→ WHAT THE TASK ASKS
Exactly the lines from the one containing "turquoise cup: 8 -> 6" through the final line of the data below, with pictures omitted, make up the answer.
◆ ◆ ◆
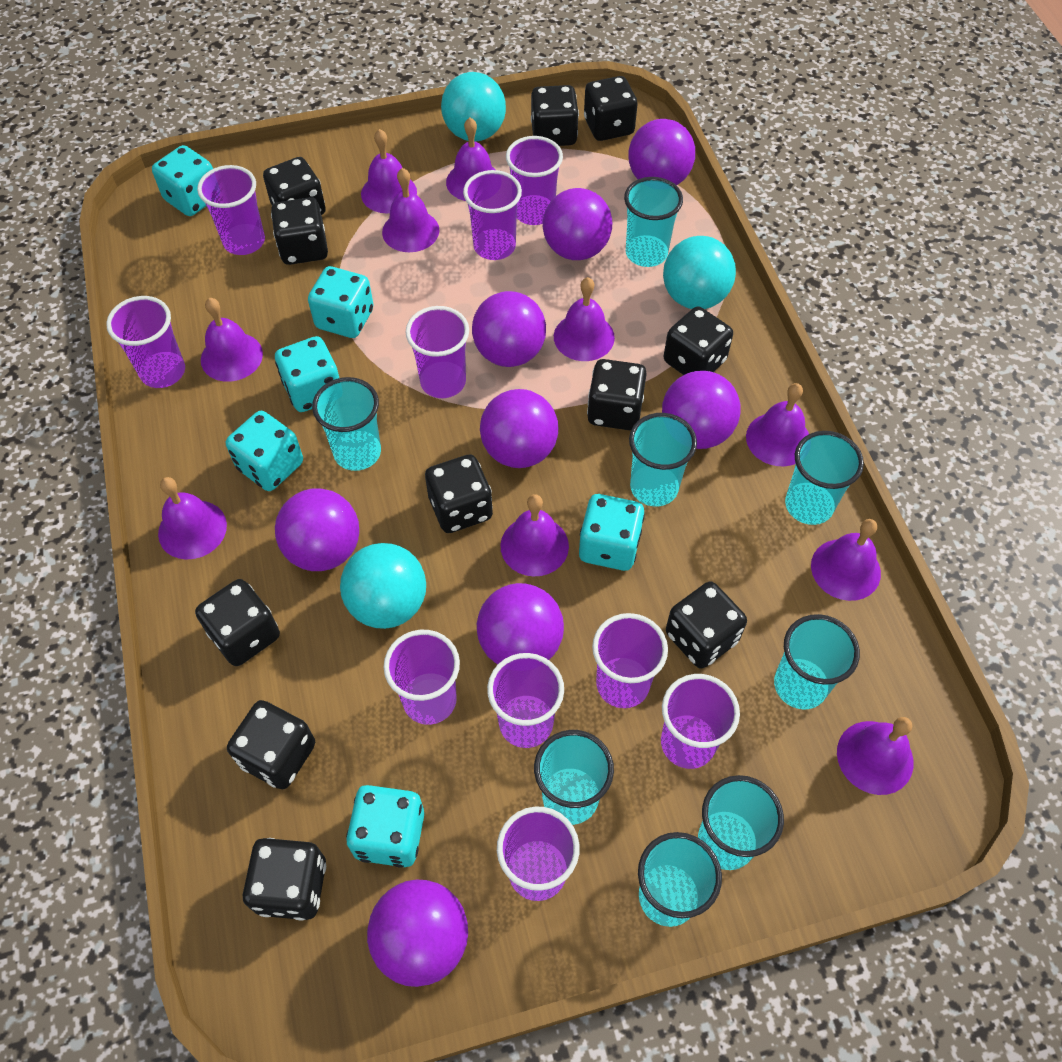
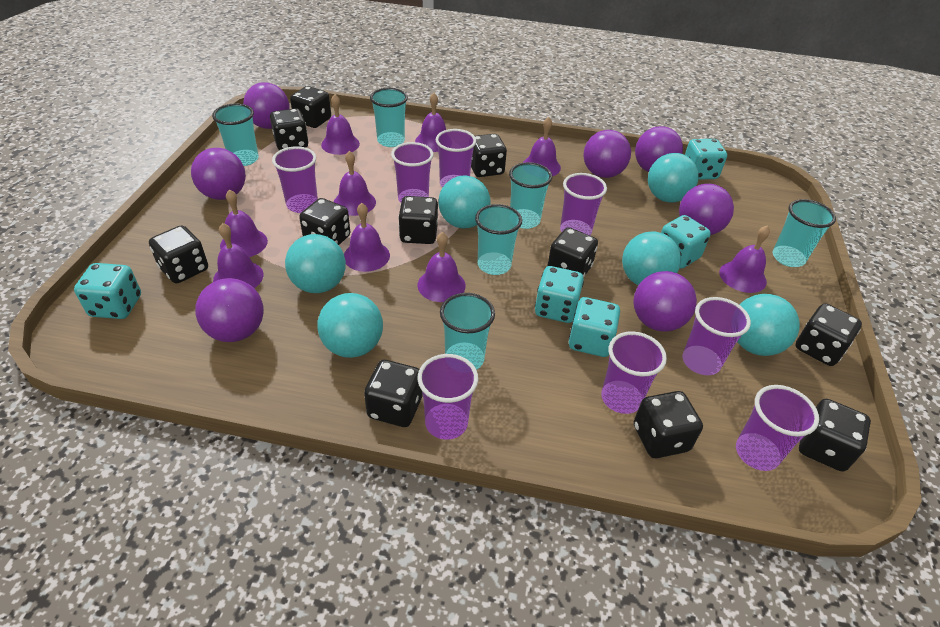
purple ball: 8 -> 7
purple bell: 10 -> 9
purple cup: 10 -> 8
turquoise ball: 3 -> 6
turquoise cup: 8 -> 6
turquoise dice: 6 -> 5

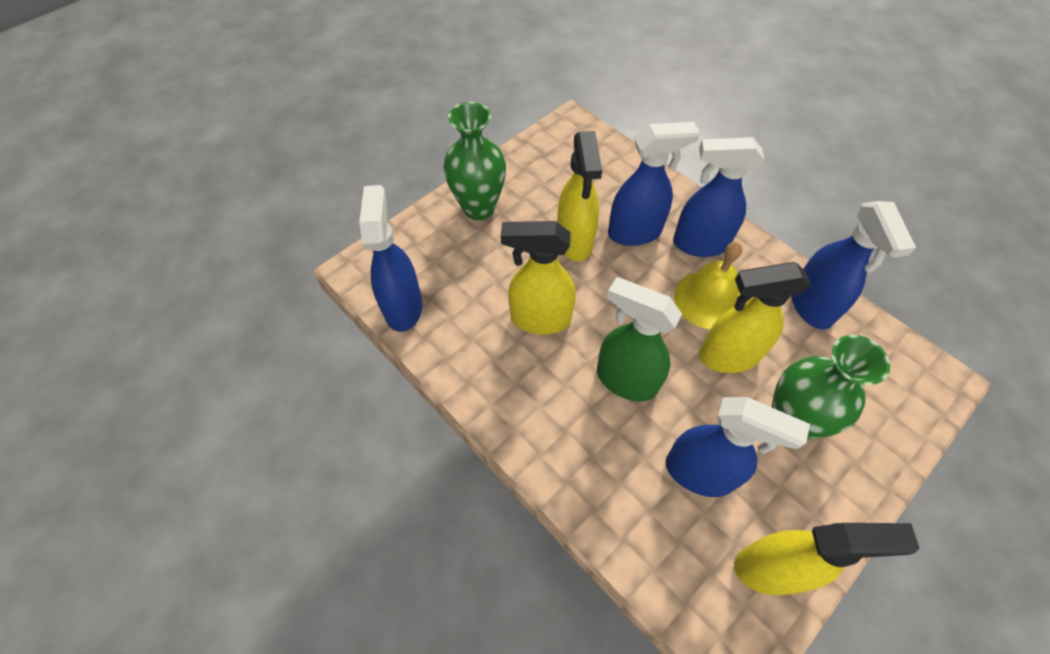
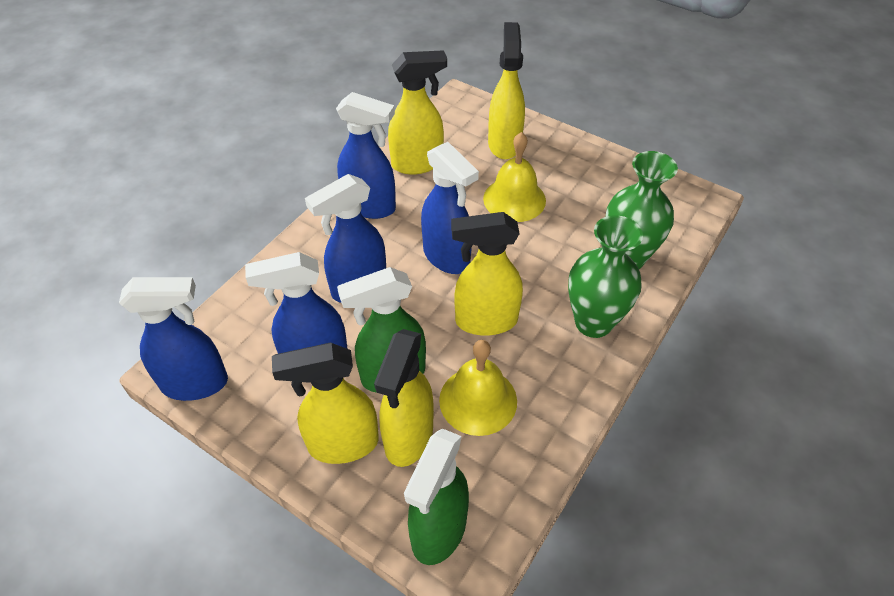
green spray bottle: 1 -> 2
yellow bell: 1 -> 2
yellow spray bottle: 4 -> 5

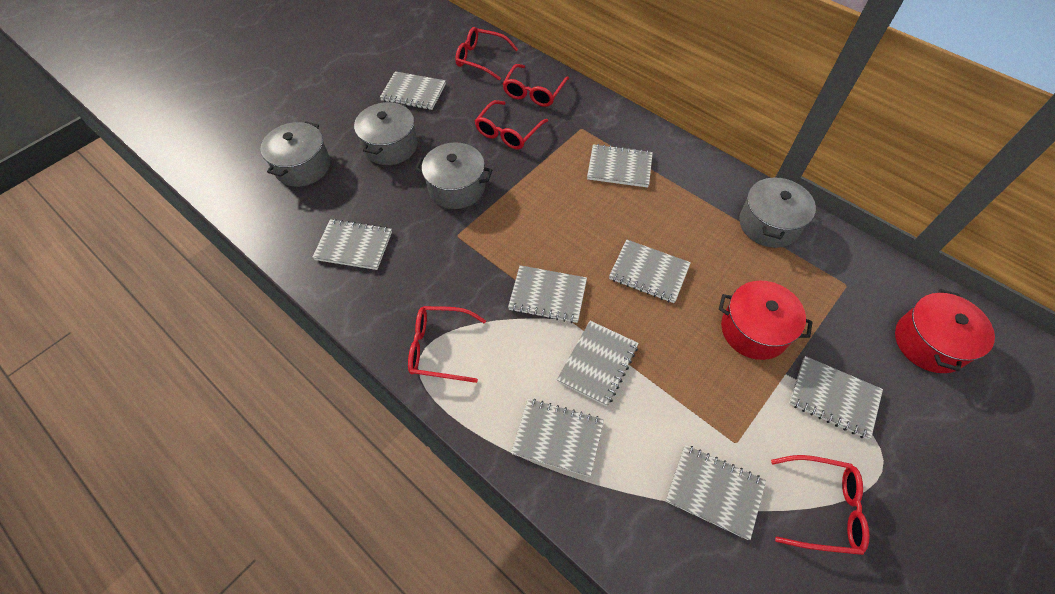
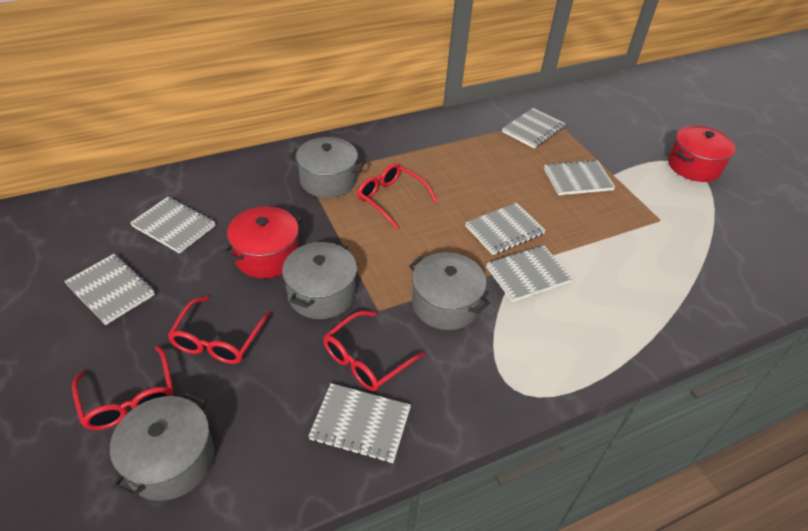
grey notebook: 9 -> 7
red glasses: 5 -> 4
◆ ◆ ◆
→ RESULT OF THE TASK
turquoise cup: 8 -> 6
turquoise dice: 6 -> 5

green spray bottle: 1 -> 2
yellow bell: 1 -> 2
yellow spray bottle: 4 -> 5

grey notebook: 9 -> 7
red glasses: 5 -> 4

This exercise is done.